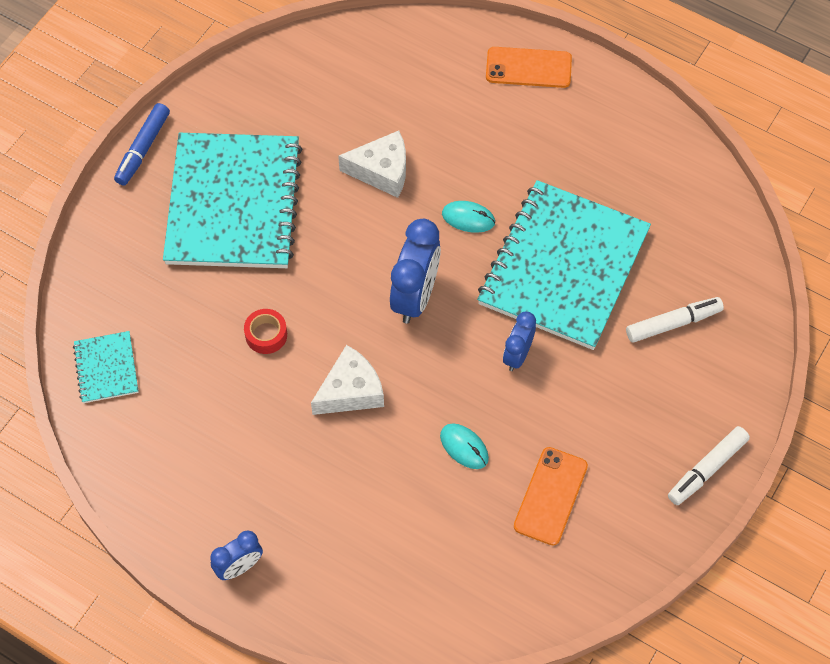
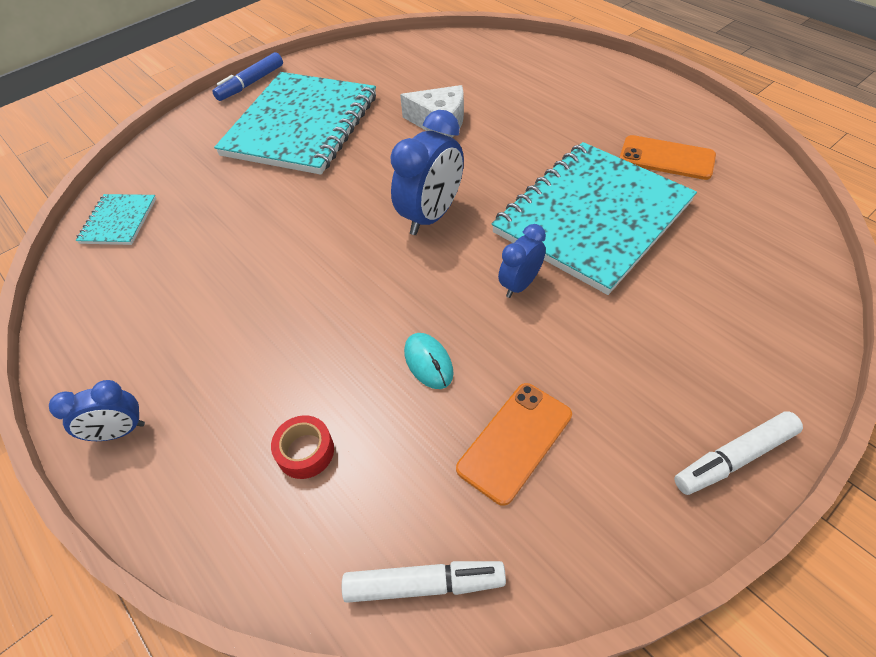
camera: 20 degrees right, 10 degrees down
(266, 335) = (275, 221): red tape -> red tape (305, 451)
(351, 391) = (330, 283): white cheese -> none
(468, 218) = (507, 165): turquoise mouse -> none
(528, 68) = (597, 75): orange phone -> orange phone (666, 158)
(672, 323) = (707, 288): white marker -> white marker (423, 584)

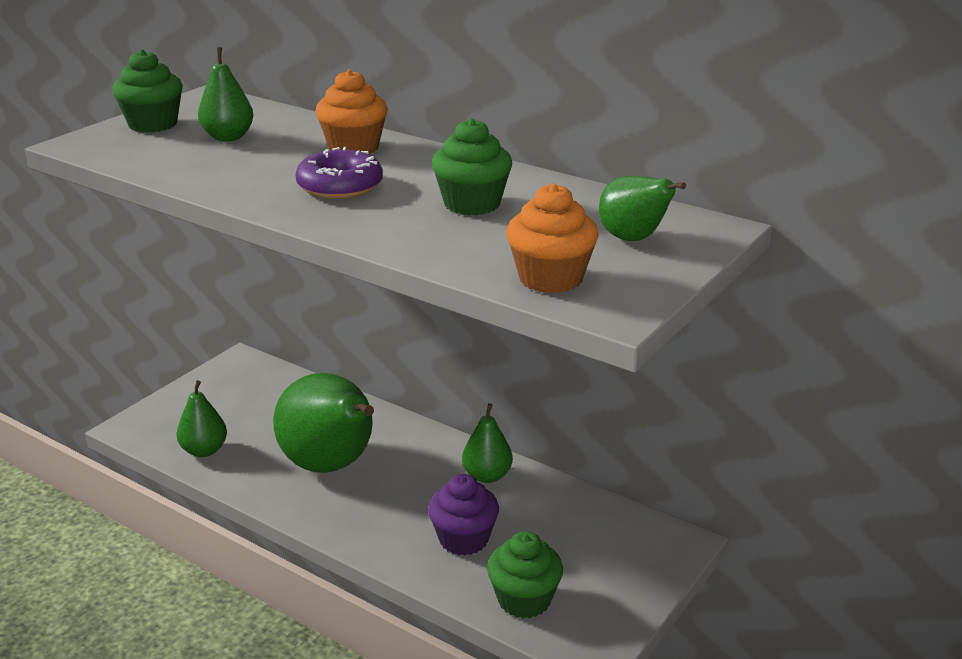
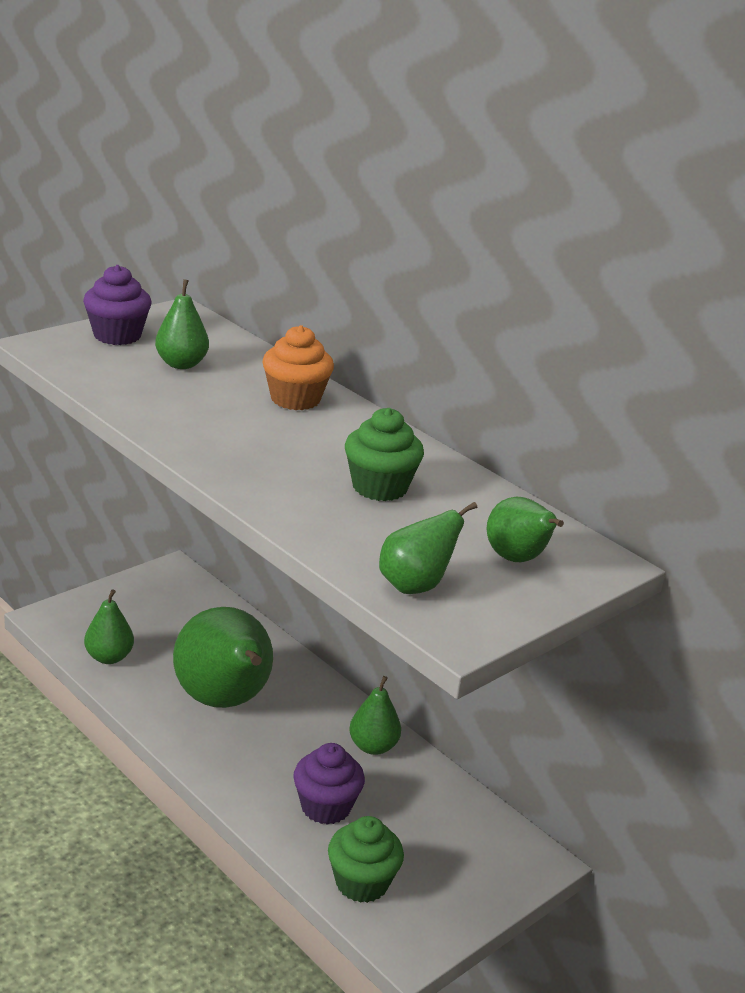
camera: 10 degrees right, 0 degrees up
(153, 124) = (117, 335): green cupcake -> purple cupcake
(340, 186) = (263, 441): purple donut -> none
(550, 278) = (415, 586): orange cupcake -> green pear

● **Task to carry out**
Start with the line with "(351, 391) = (330, 283): white cheese -> none" in the listing above and stop after the line with "camera: 10 degrees right, 0 degrees up". Write out exactly the lines in that stretch and no others, without pictures.

● **Answer space**
(351, 391) = (330, 283): white cheese -> none
(468, 218) = (507, 165): turquoise mouse -> none
(528, 68) = (597, 75): orange phone -> orange phone (666, 158)
(672, 323) = (707, 288): white marker -> white marker (423, 584)

camera: 10 degrees right, 0 degrees up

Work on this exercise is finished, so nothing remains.